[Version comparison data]

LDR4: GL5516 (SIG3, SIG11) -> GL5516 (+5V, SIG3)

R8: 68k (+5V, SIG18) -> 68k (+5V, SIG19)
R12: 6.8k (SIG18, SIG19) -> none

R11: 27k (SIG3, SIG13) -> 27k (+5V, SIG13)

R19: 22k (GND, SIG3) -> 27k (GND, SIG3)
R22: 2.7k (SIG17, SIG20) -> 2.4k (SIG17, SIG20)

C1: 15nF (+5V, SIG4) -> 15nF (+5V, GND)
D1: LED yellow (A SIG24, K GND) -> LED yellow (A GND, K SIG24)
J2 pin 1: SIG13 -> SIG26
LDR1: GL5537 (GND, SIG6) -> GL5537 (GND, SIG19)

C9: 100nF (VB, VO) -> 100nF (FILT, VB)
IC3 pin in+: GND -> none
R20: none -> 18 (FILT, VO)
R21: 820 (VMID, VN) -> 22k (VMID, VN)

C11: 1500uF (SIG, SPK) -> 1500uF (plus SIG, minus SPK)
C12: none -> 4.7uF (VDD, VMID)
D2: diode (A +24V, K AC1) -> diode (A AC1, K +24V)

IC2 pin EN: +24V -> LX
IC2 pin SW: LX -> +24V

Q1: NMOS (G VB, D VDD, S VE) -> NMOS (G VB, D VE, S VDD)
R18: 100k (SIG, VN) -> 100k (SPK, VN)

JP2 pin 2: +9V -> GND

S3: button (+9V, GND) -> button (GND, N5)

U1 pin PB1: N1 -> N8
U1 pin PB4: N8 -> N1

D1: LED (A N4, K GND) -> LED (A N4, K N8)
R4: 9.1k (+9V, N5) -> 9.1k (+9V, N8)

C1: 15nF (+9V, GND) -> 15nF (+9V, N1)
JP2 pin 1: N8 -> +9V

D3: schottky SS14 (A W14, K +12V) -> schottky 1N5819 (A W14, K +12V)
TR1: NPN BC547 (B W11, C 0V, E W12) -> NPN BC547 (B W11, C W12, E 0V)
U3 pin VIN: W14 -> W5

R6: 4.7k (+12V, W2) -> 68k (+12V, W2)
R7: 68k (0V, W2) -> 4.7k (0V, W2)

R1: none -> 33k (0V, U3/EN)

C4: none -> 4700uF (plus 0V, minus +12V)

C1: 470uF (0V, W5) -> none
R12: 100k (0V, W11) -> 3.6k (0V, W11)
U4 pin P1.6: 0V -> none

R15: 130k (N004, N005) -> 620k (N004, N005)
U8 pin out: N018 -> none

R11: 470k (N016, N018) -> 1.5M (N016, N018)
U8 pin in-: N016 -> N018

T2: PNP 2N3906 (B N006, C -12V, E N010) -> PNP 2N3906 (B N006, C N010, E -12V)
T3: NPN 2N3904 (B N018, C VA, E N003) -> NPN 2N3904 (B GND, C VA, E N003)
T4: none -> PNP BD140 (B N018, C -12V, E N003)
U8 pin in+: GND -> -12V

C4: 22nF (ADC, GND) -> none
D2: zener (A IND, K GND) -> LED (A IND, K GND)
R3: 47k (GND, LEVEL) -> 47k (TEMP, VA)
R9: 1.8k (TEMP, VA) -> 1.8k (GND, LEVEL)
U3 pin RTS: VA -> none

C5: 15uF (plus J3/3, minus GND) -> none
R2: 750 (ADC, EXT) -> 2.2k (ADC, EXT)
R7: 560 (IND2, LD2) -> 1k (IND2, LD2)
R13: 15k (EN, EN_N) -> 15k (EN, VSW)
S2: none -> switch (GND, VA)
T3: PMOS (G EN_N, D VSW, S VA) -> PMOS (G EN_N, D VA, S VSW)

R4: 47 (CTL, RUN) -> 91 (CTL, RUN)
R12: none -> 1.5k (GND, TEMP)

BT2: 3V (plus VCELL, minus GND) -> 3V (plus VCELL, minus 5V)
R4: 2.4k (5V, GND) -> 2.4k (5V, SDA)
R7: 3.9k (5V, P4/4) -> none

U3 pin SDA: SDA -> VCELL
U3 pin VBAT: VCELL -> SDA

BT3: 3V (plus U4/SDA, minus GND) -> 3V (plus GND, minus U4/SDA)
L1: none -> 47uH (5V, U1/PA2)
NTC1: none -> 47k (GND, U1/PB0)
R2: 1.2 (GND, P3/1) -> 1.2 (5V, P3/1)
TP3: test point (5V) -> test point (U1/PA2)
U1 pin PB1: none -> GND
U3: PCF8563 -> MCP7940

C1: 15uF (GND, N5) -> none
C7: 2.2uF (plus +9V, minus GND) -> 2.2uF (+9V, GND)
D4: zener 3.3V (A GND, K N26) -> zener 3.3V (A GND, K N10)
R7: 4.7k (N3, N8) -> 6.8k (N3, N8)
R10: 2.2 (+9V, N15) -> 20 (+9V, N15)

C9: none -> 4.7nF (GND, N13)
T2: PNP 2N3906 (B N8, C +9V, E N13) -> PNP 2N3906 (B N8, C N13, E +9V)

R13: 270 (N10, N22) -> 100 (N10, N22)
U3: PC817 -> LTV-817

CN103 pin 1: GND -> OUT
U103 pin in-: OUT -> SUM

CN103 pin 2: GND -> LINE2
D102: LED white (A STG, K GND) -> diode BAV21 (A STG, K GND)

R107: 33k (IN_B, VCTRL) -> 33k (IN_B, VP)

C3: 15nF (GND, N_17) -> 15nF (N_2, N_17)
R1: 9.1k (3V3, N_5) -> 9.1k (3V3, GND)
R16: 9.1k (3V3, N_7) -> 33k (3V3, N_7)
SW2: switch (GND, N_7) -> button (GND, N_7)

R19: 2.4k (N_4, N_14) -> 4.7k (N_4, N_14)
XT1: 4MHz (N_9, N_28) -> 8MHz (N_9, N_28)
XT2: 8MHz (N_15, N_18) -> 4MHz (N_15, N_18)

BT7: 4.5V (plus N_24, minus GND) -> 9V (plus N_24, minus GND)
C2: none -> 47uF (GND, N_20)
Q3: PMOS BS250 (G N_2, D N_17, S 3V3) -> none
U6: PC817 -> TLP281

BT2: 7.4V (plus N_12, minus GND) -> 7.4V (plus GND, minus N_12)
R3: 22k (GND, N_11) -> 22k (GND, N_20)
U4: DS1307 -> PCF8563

**AIM OF THE EXERCISE:** Final part of the records: return the line that contains "U3: PCF8563 -> MCP7940" and every line after it, exactly, with no other lines added.

**ANSWER BELOW:**
U3: PCF8563 -> MCP7940

C1: 15uF (GND, N5) -> none
C7: 2.2uF (plus +9V, minus GND) -> 2.2uF (+9V, GND)
D4: zener 3.3V (A GND, K N26) -> zener 3.3V (A GND, K N10)
R7: 4.7k (N3, N8) -> 6.8k (N3, N8)
R10: 2.2 (+9V, N15) -> 20 (+9V, N15)

C9: none -> 4.7nF (GND, N13)
T2: PNP 2N3906 (B N8, C +9V, E N13) -> PNP 2N3906 (B N8, C N13, E +9V)

R13: 270 (N10, N22) -> 100 (N10, N22)
U3: PC817 -> LTV-817

CN103 pin 1: GND -> OUT
U103 pin in-: OUT -> SUM

CN103 pin 2: GND -> LINE2
D102: LED white (A STG, K GND) -> diode BAV21 (A STG, K GND)

R107: 33k (IN_B, VCTRL) -> 33k (IN_B, VP)

C3: 15nF (GND, N_17) -> 15nF (N_2, N_17)
R1: 9.1k (3V3, N_5) -> 9.1k (3V3, GND)
R16: 9.1k (3V3, N_7) -> 33k (3V3, N_7)
SW2: switch (GND, N_7) -> button (GND, N_7)

R19: 2.4k (N_4, N_14) -> 4.7k (N_4, N_14)
XT1: 4MHz (N_9, N_28) -> 8MHz (N_9, N_28)
XT2: 8MHz (N_15, N_18) -> 4MHz (N_15, N_18)

BT7: 4.5V (plus N_24, minus GND) -> 9V (plus N_24, minus GND)
C2: none -> 47uF (GND, N_20)
Q3: PMOS BS250 (G N_2, D N_17, S 3V3) -> none
U6: PC817 -> TLP281

BT2: 7.4V (plus N_12, minus GND) -> 7.4V (plus GND, minus N_12)
R3: 22k (GND, N_11) -> 22k (GND, N_20)
U4: DS1307 -> PCF8563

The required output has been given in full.